Data segment:
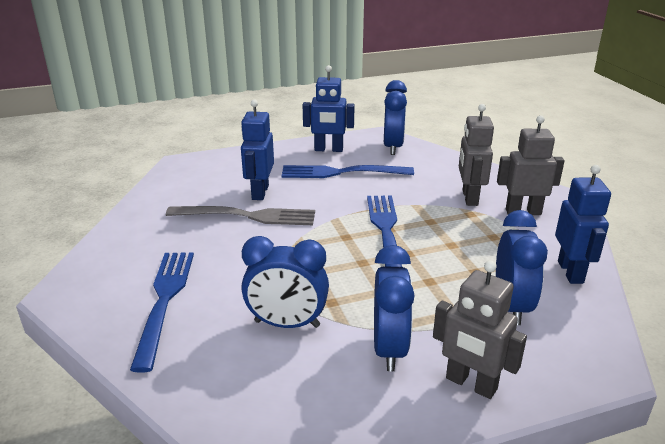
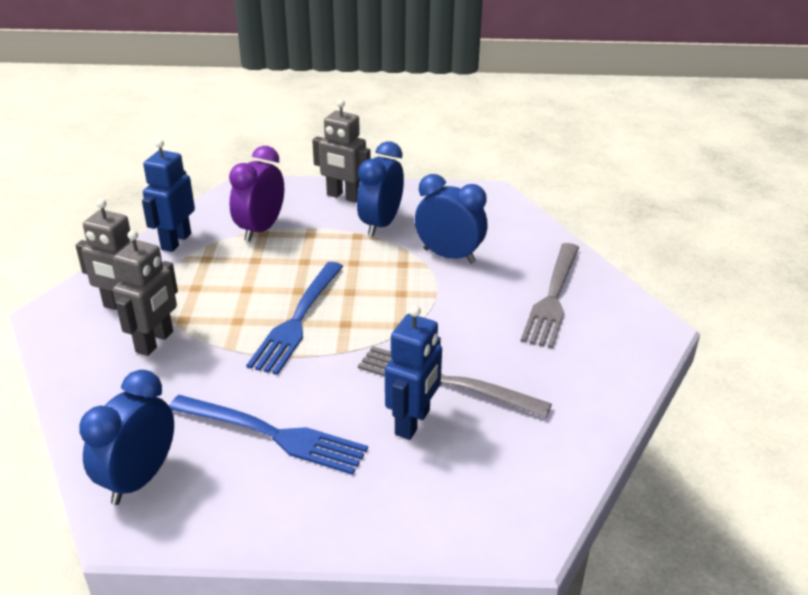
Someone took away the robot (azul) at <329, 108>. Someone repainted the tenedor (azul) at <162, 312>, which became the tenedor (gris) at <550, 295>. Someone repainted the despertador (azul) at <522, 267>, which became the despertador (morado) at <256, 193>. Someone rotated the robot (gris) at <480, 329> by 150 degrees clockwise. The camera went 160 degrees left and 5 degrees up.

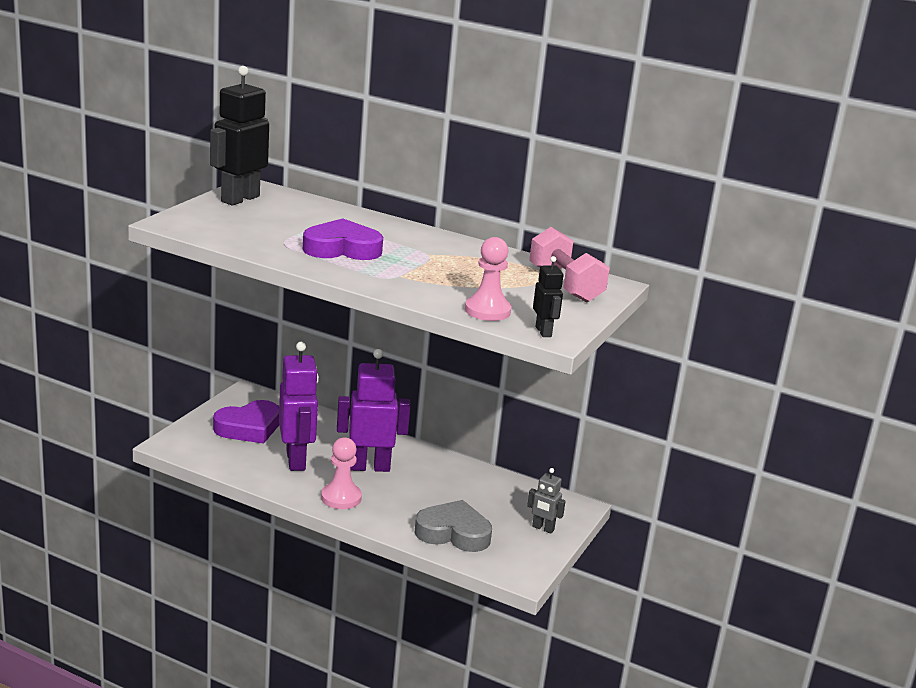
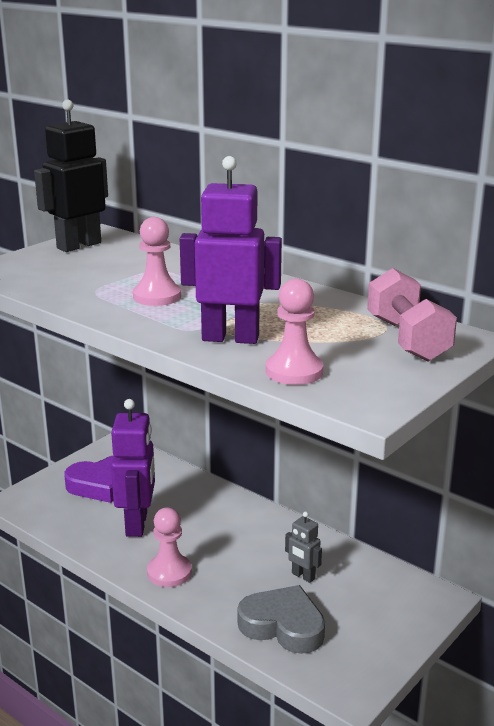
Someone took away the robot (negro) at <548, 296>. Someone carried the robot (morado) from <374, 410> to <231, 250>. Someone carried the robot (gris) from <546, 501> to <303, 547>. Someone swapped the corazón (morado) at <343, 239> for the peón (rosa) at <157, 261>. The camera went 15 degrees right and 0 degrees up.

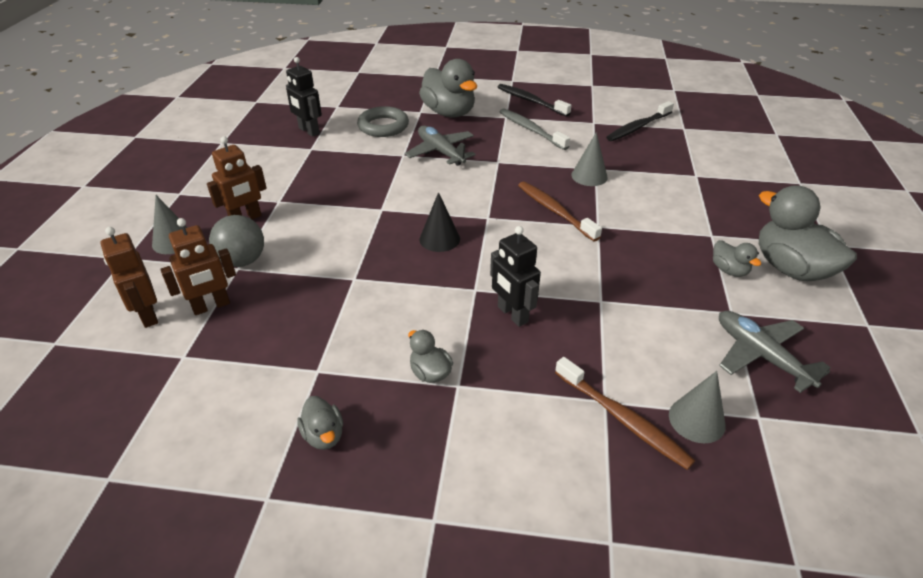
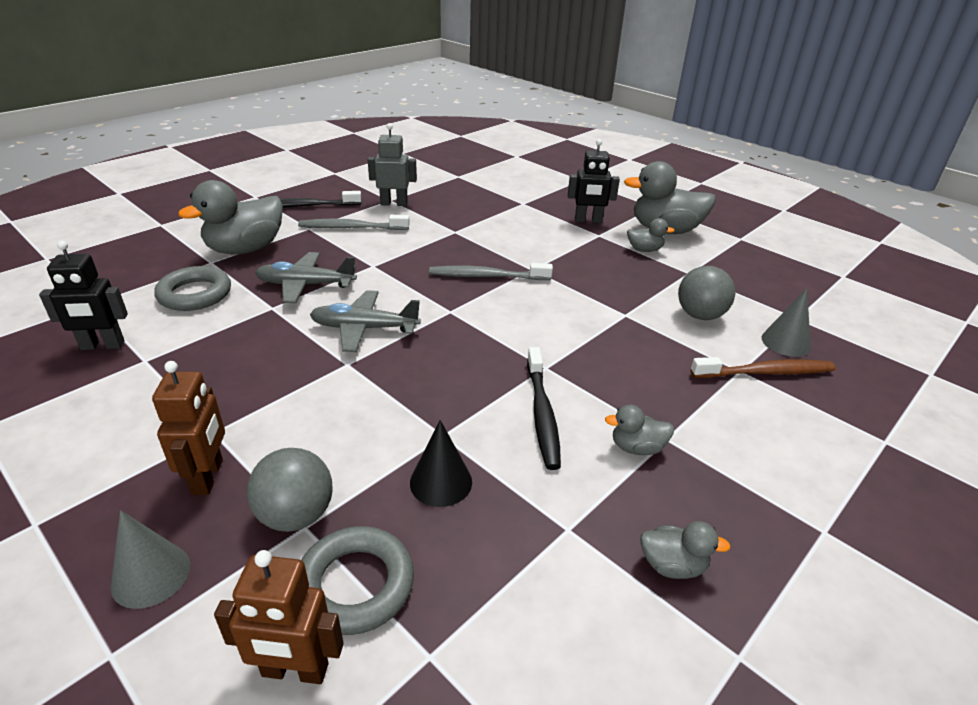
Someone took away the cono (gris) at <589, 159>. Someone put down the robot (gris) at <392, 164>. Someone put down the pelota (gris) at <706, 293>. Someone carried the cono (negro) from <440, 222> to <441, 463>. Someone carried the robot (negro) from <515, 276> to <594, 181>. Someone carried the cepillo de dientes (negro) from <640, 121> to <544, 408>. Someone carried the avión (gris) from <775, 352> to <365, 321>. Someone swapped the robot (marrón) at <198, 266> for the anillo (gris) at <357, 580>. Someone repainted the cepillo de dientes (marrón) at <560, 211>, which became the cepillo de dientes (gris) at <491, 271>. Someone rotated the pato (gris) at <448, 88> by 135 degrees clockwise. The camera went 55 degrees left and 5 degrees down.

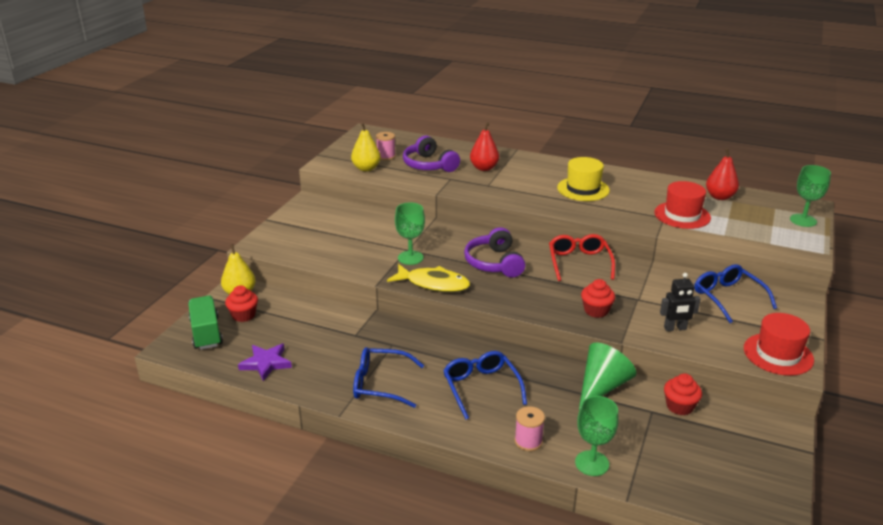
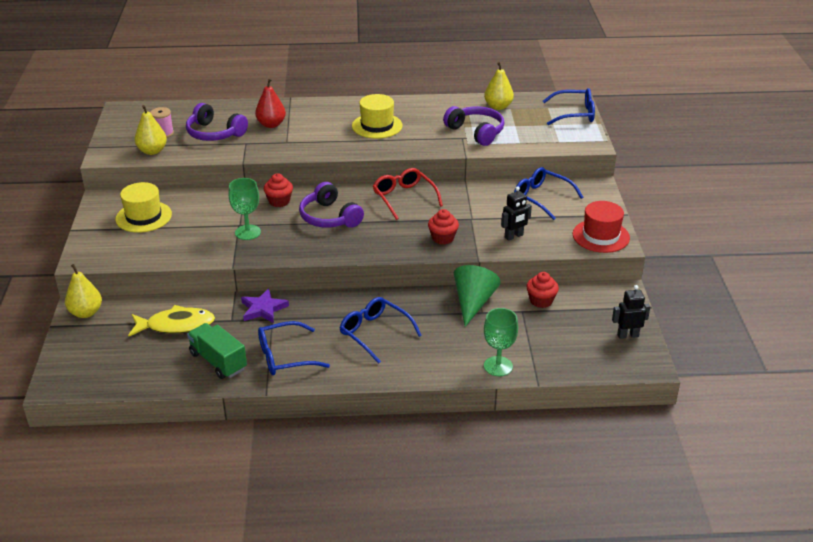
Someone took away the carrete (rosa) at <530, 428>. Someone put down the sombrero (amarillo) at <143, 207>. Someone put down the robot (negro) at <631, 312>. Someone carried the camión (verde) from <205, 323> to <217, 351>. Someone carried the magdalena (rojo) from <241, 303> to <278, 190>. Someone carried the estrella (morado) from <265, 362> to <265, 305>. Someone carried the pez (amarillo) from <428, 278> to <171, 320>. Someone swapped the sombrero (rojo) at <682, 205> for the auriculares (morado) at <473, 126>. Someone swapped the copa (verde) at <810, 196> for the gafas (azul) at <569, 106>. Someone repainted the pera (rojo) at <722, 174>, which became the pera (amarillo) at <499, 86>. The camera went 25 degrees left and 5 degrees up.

Description of the task:
Every line of the listing above is to be set down verbatim, without the pictures.

Completed task:
Someone took away the robot (azul) at <329, 108>. Someone repainted the tenedor (azul) at <162, 312>, which became the tenedor (gris) at <550, 295>. Someone repainted the despertador (azul) at <522, 267>, which became the despertador (morado) at <256, 193>. Someone rotated the robot (gris) at <480, 329> by 150 degrees clockwise. The camera went 160 degrees left and 5 degrees up.

Someone took away the robot (negro) at <548, 296>. Someone carried the robot (morado) from <374, 410> to <231, 250>. Someone carried the robot (gris) from <546, 501> to <303, 547>. Someone swapped the corazón (morado) at <343, 239> for the peón (rosa) at <157, 261>. The camera went 15 degrees right and 0 degrees up.

Someone took away the cono (gris) at <589, 159>. Someone put down the robot (gris) at <392, 164>. Someone put down the pelota (gris) at <706, 293>. Someone carried the cono (negro) from <440, 222> to <441, 463>. Someone carried the robot (negro) from <515, 276> to <594, 181>. Someone carried the cepillo de dientes (negro) from <640, 121> to <544, 408>. Someone carried the avión (gris) from <775, 352> to <365, 321>. Someone swapped the robot (marrón) at <198, 266> for the anillo (gris) at <357, 580>. Someone repainted the cepillo de dientes (marrón) at <560, 211>, which became the cepillo de dientes (gris) at <491, 271>. Someone rotated the pato (gris) at <448, 88> by 135 degrees clockwise. The camera went 55 degrees left and 5 degrees down.

Someone took away the carrete (rosa) at <530, 428>. Someone put down the sombrero (amarillo) at <143, 207>. Someone put down the robot (negro) at <631, 312>. Someone carried the camión (verde) from <205, 323> to <217, 351>. Someone carried the magdalena (rojo) from <241, 303> to <278, 190>. Someone carried the estrella (morado) from <265, 362> to <265, 305>. Someone carried the pez (amarillo) from <428, 278> to <171, 320>. Someone swapped the sombrero (rojo) at <682, 205> for the auriculares (morado) at <473, 126>. Someone swapped the copa (verde) at <810, 196> for the gafas (azul) at <569, 106>. Someone repainted the pera (rojo) at <722, 174>, which became the pera (amarillo) at <499, 86>. The camera went 25 degrees left and 5 degrees up.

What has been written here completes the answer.